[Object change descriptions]
BEGIN

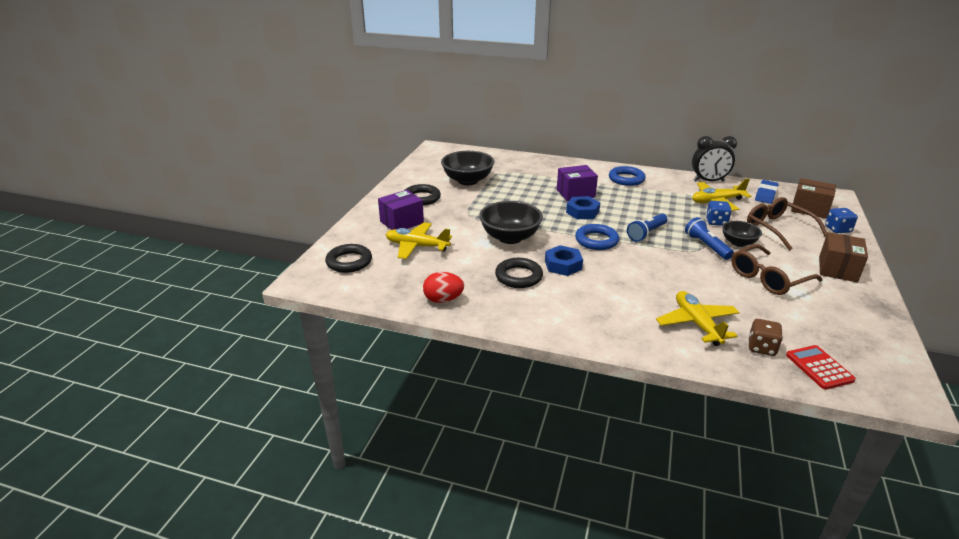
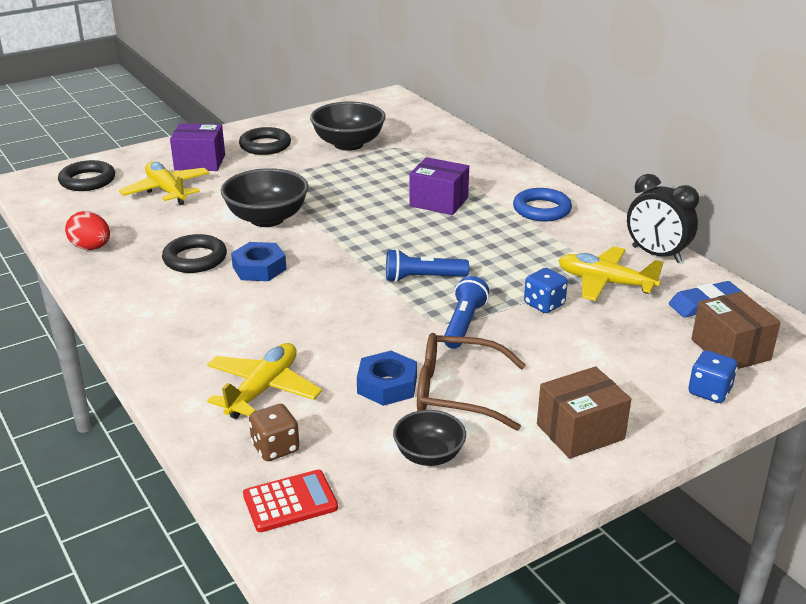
camera: 40 degrees right, 0 degrees up
blue nut [566,196,600,219] -> blue nut moved to [357,351,417,406]
blue ring [575,224,619,250] -> none
black bowl [722,221,762,247] -> black bowl moved to [393,410,466,466]
brown glasses [747,197,827,251] -> none
red calculator [786,345,856,390] -> red calculator turned 45 degrees clockwise [243,470,338,532]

END

[EXERCISE DESCRIPTION]: Could you reproduce, exactly as written, the lines running from the one with "brown glasses [747,197,827,251] -> none" to the end of the entries above?

[RESPONSE]:
brown glasses [747,197,827,251] -> none
red calculator [786,345,856,390] -> red calculator turned 45 degrees clockwise [243,470,338,532]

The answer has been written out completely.